- _What you are asked to do_: Repeat exactly the lines beginning at the one that contains "white tree: 7 -> 6" and running to the end of the material. Omit the pictures.

- _Available data_:

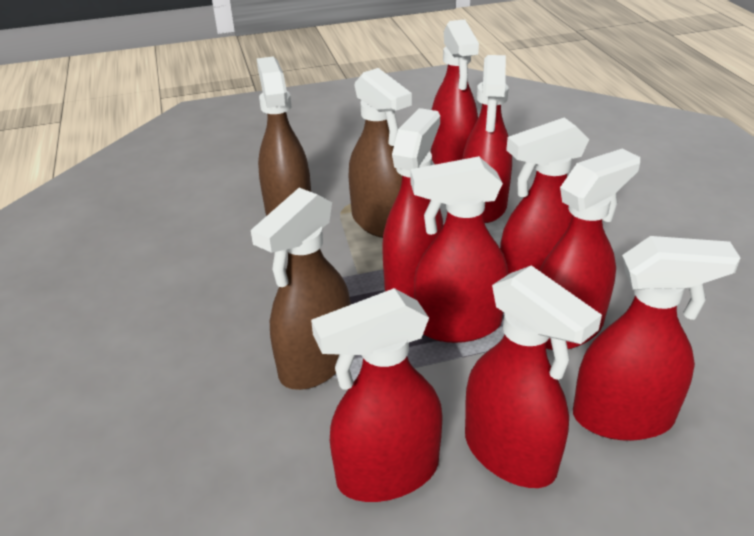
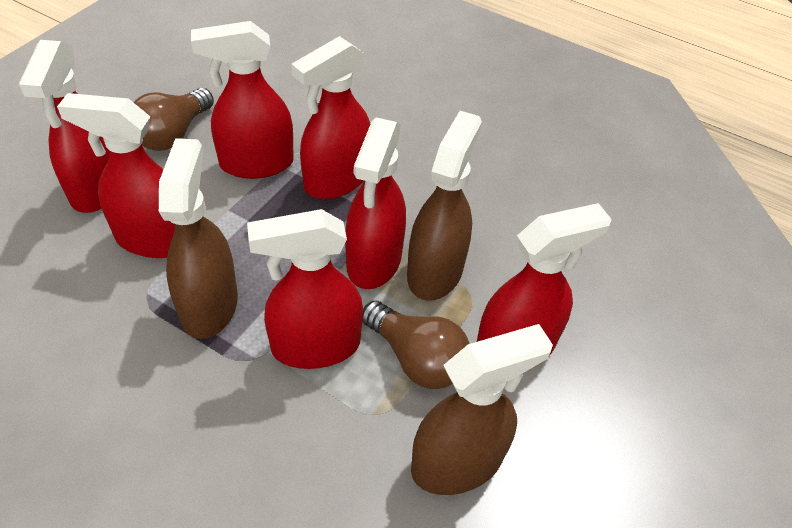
brown light bulb: 0 -> 2
red spray bottle: 9 -> 7

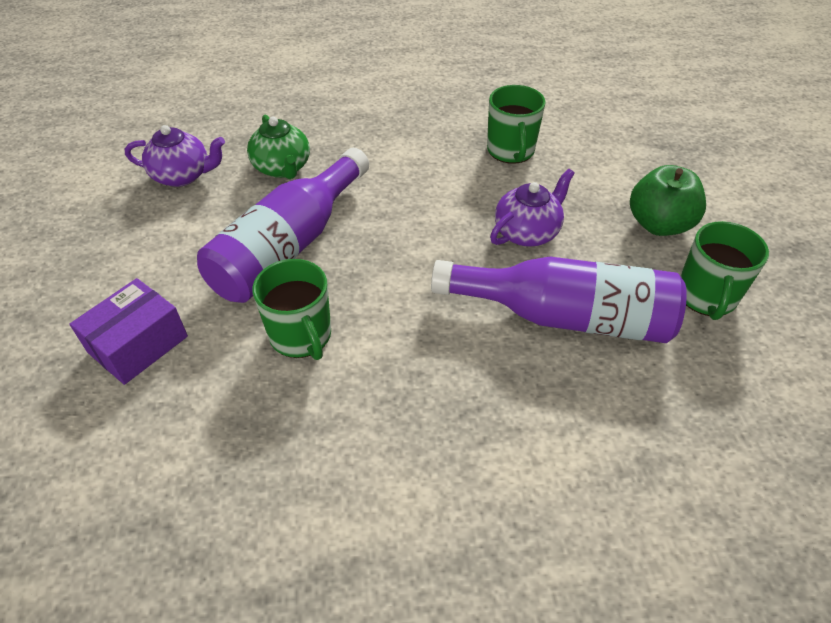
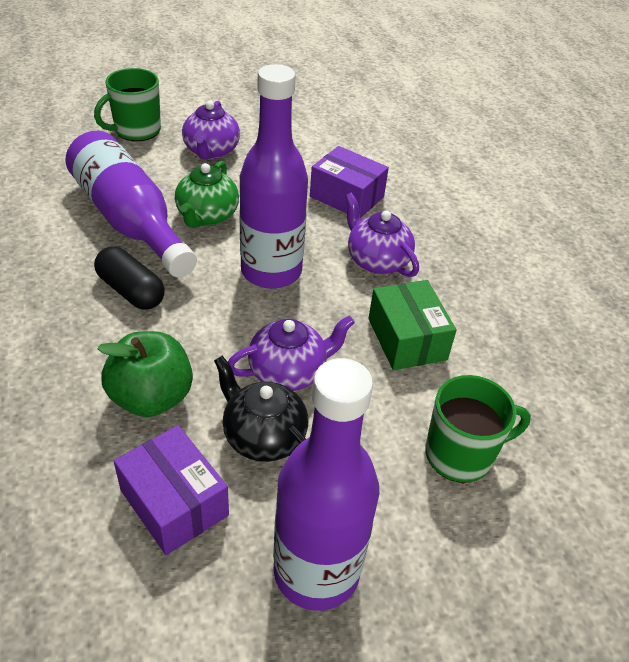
black capsule: 0 -> 1
black teapot: 0 -> 1
green box: 0 -> 1
green mug: 3 -> 2
purple bottle: 2 -> 3
purple box: 1 -> 2
purple teapot: 2 -> 3

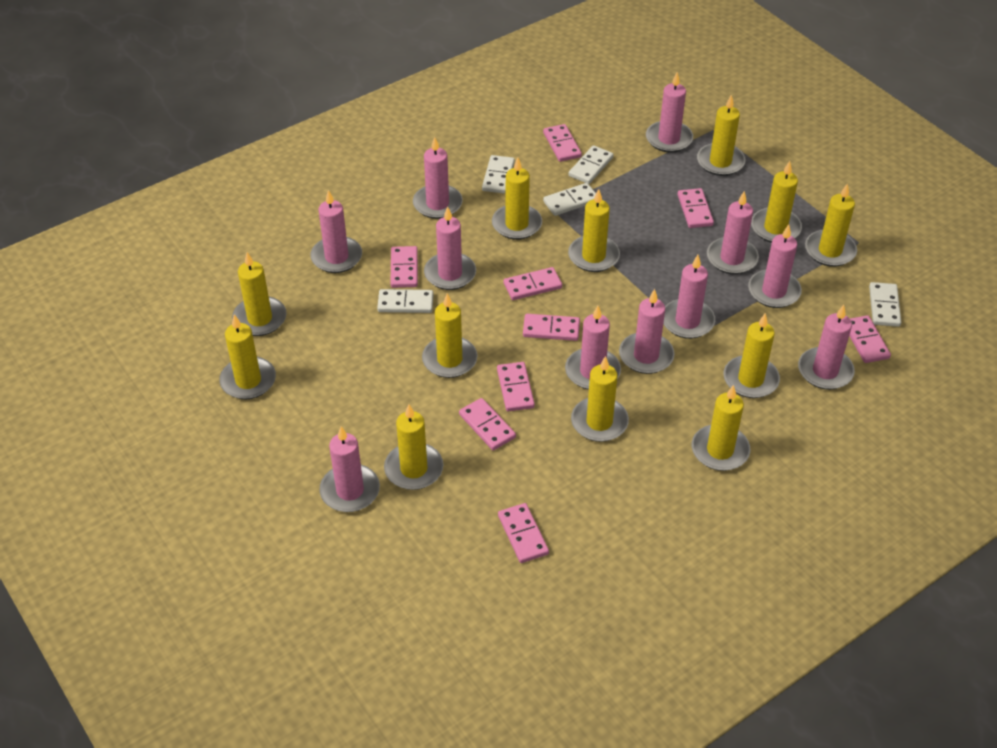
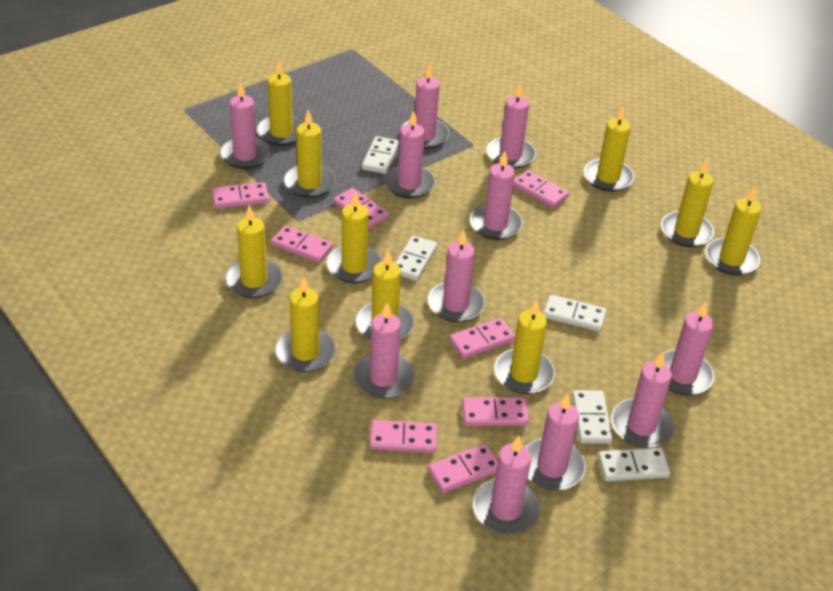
pink domino: 9 -> 8
yellow candle: 12 -> 10

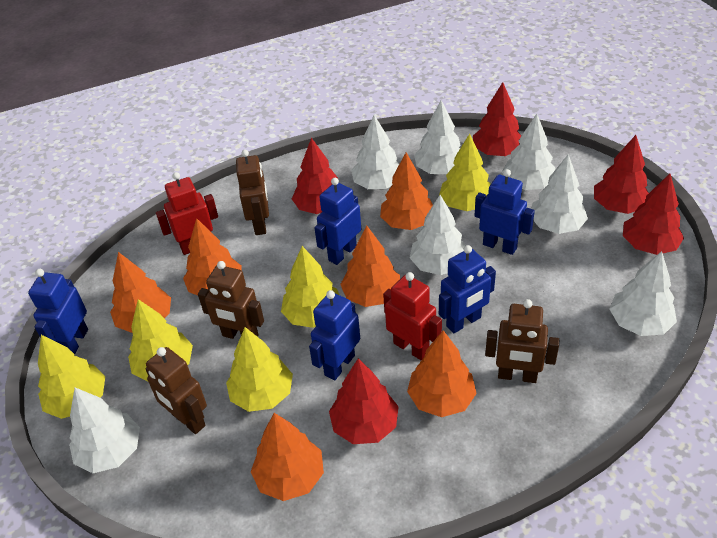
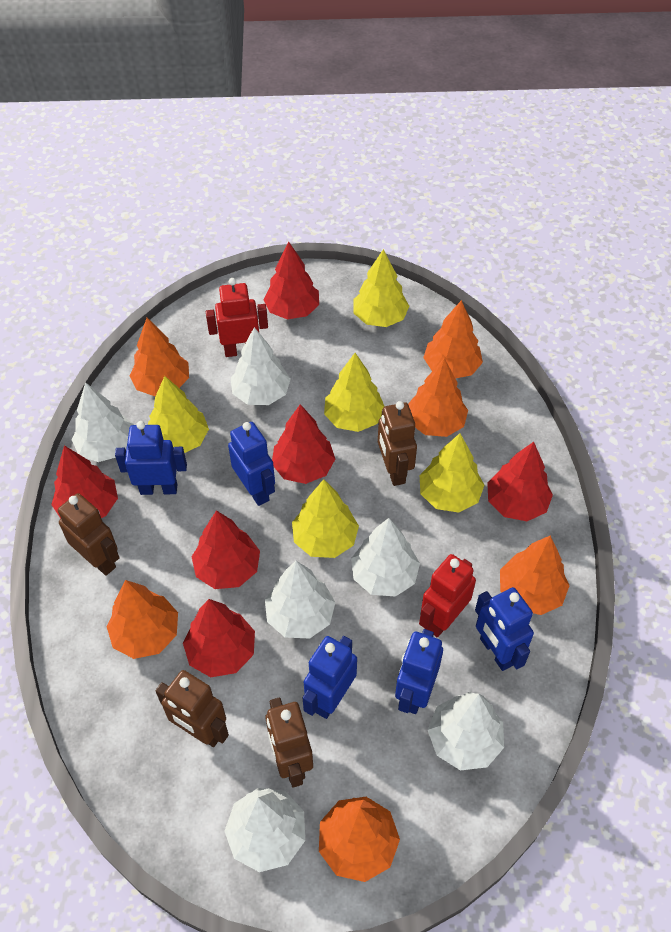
red tree: 5 -> 6
white tree: 7 -> 6

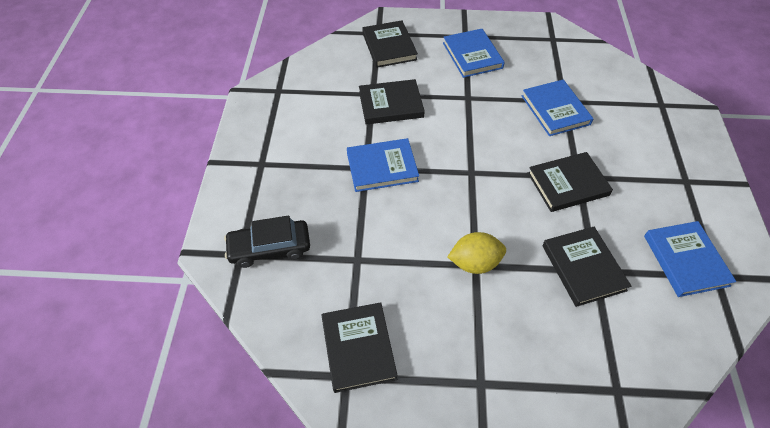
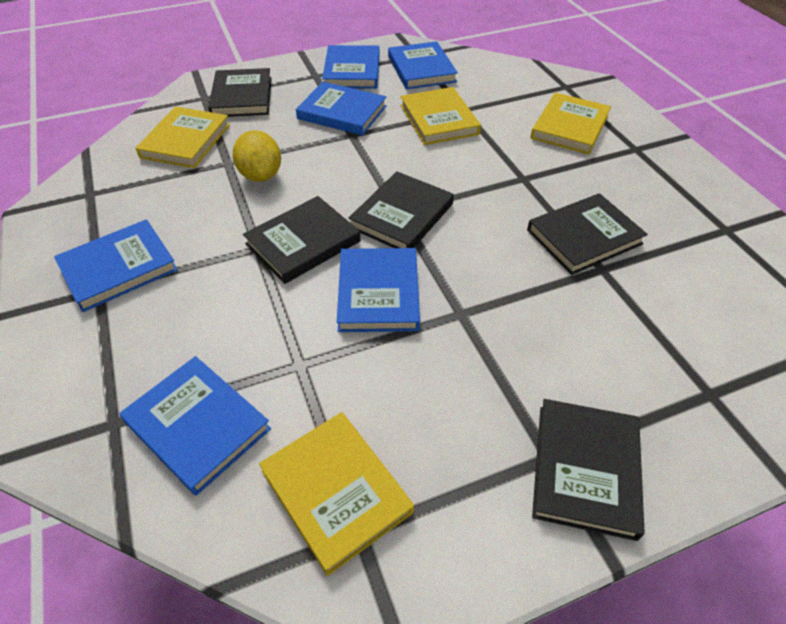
black car: 1 -> 0
blue book: 4 -> 6
yellow book: 0 -> 4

- _Answer to this task_:
white tree: 7 -> 6

black car: 1 -> 0
blue book: 4 -> 6
yellow book: 0 -> 4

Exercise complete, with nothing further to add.